__WORK REQUIRED__
Output the listing word for word, minus pictures.

__AVAILABLE DATA__
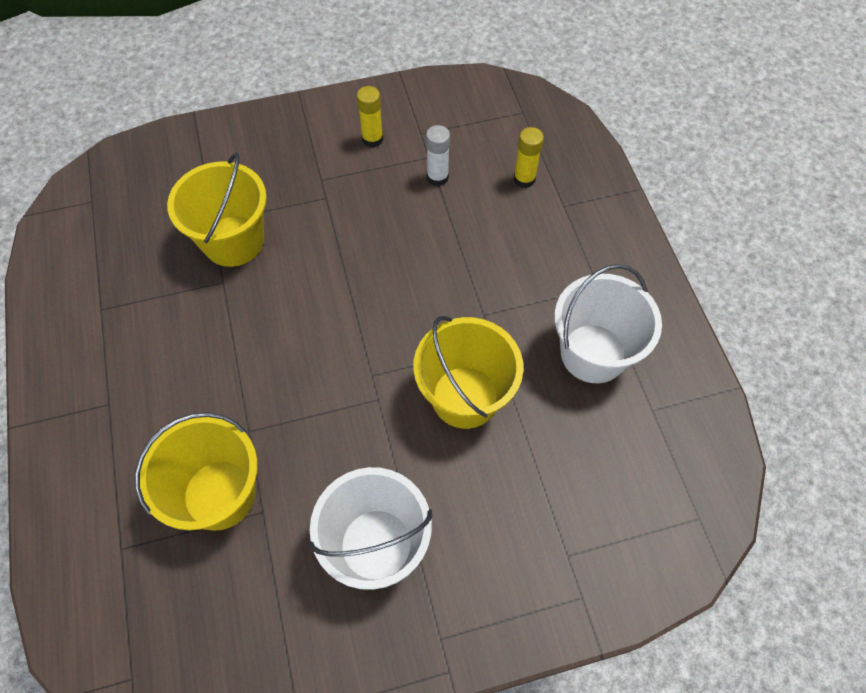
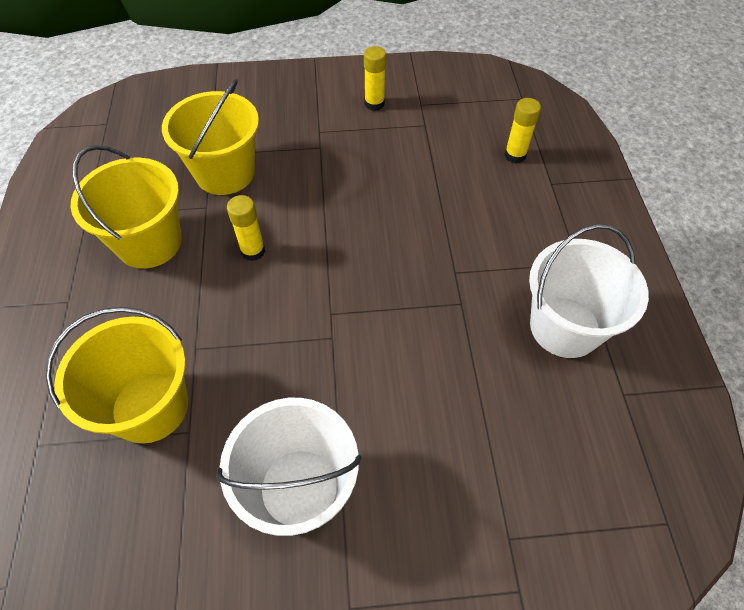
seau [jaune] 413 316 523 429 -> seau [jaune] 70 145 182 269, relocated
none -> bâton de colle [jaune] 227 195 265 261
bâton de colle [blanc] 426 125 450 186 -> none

__SOLVED PROBLEM__
seau [jaune] 413 316 523 429 -> seau [jaune] 70 145 182 269, relocated
none -> bâton de colle [jaune] 227 195 265 261
bâton de colle [blanc] 426 125 450 186 -> none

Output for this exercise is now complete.